Extracted records section start
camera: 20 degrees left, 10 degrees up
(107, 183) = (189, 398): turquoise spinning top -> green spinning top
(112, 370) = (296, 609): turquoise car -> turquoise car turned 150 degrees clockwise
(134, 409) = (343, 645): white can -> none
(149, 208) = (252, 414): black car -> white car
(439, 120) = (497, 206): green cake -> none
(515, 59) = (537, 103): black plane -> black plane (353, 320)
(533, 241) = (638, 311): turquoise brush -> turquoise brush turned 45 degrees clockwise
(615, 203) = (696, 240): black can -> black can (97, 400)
Extracted records section end
Extracted records section start
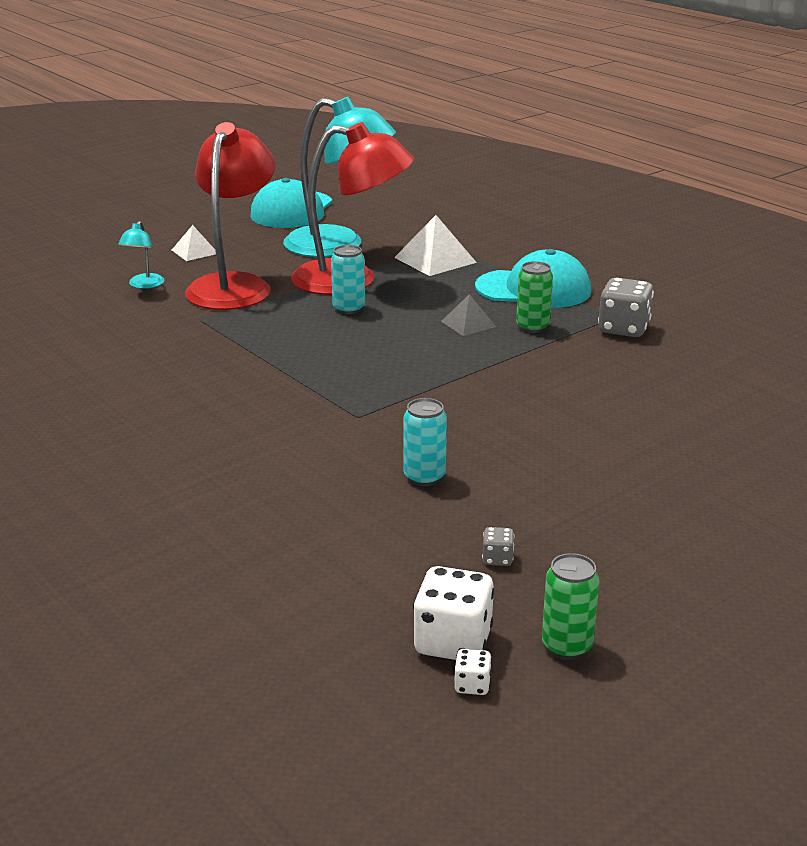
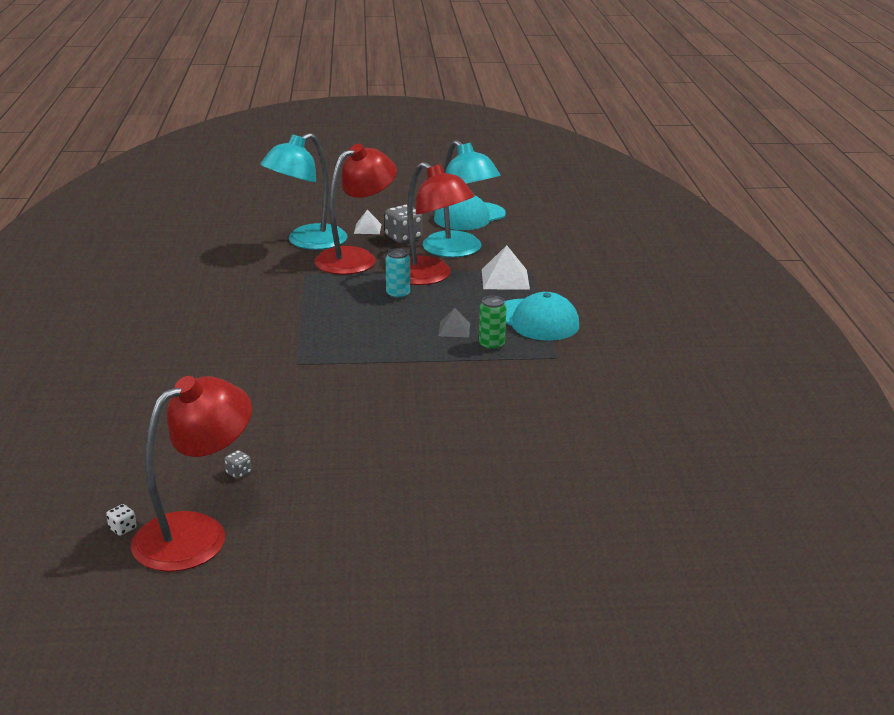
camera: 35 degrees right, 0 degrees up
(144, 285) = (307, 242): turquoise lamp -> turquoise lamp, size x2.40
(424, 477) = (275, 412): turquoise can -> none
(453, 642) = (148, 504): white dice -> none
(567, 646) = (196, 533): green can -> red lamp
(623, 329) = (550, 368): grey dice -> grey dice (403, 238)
Extracted records section end
What the task asks:
From the records above, copy each line in which the string "dice" occurs.

Exercise result:
(453, 642) = (148, 504): white dice -> none
(623, 329) = (550, 368): grey dice -> grey dice (403, 238)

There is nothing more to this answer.